Records from a data source
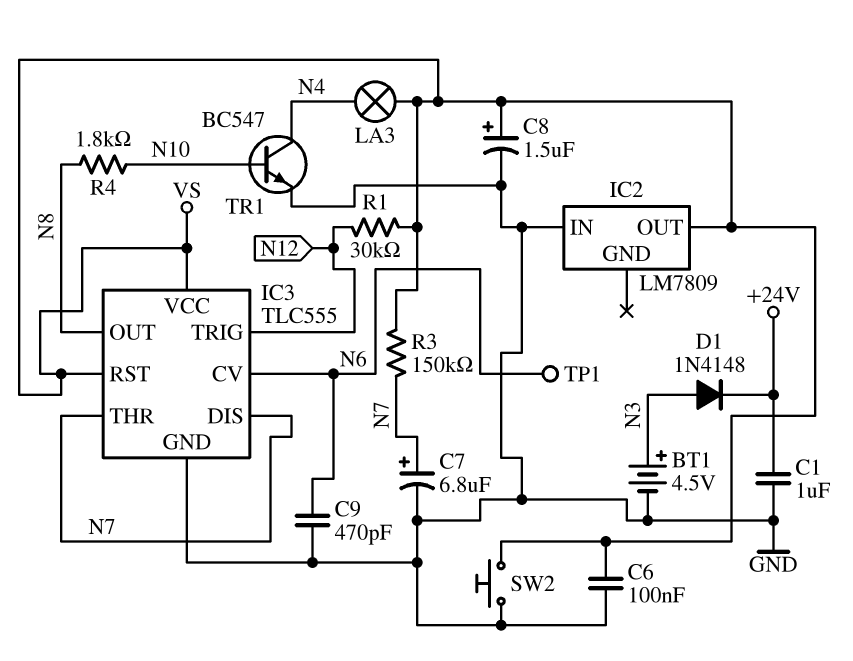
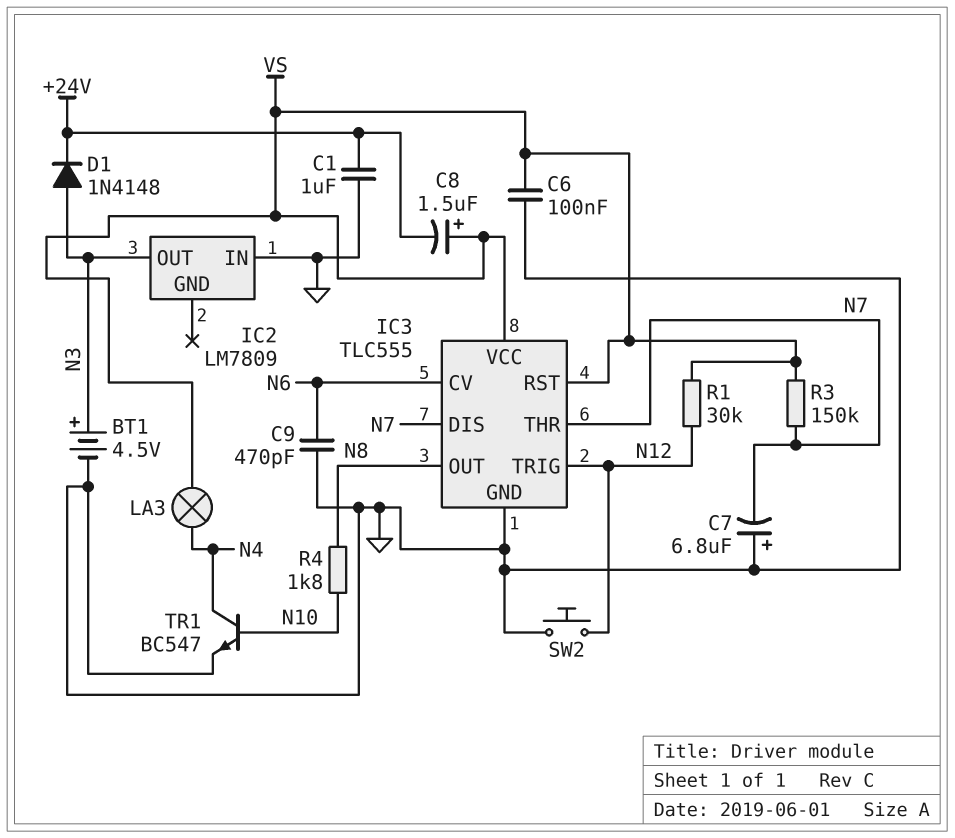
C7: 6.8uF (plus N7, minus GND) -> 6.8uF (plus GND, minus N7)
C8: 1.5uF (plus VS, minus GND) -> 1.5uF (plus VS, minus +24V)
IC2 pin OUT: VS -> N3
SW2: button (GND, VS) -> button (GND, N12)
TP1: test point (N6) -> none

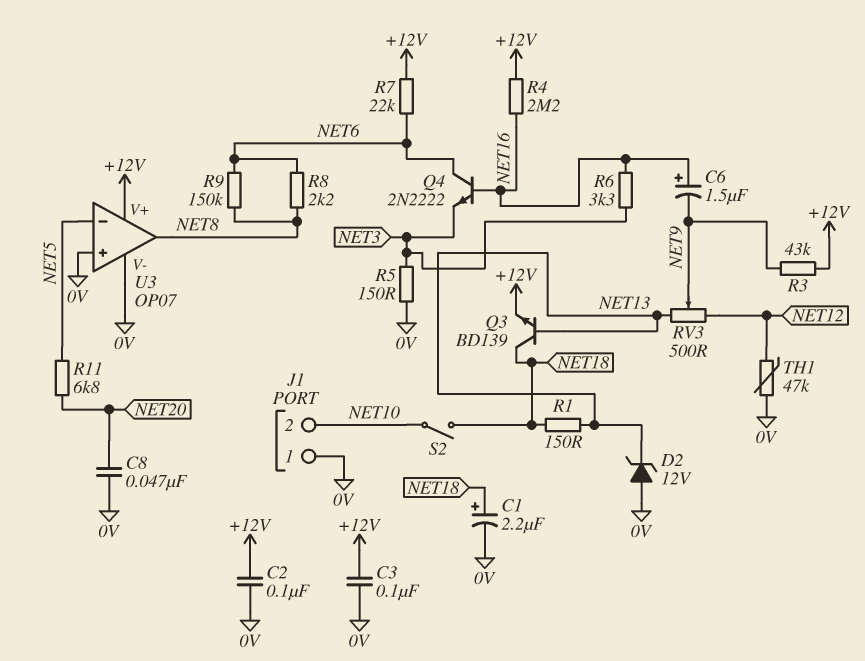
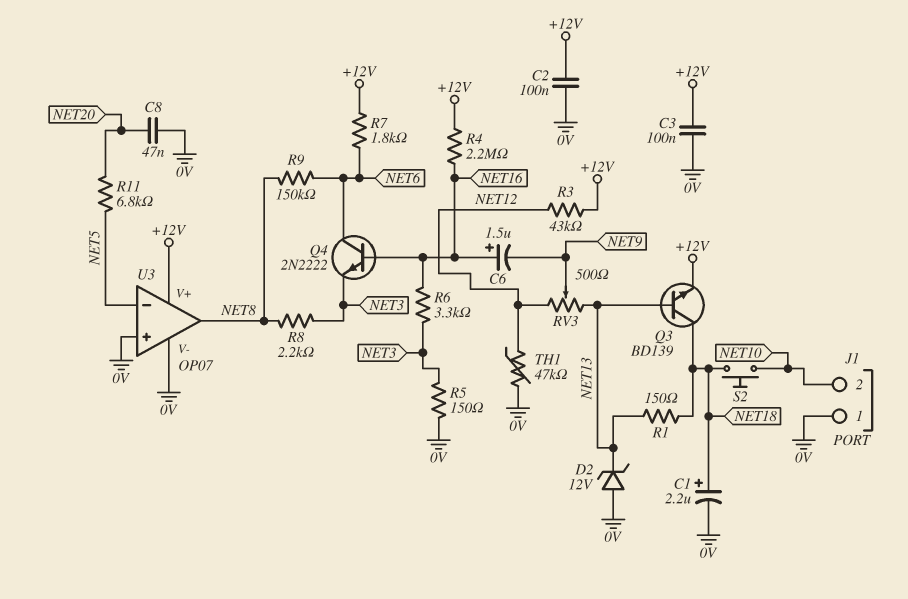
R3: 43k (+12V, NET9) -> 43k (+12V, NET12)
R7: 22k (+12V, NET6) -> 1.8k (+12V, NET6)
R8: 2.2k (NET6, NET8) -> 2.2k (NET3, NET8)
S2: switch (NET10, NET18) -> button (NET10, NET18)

» Task objective: Line count for the word "button": tally the lines in the records that include it and give only the result.

» Answer to this problem: 2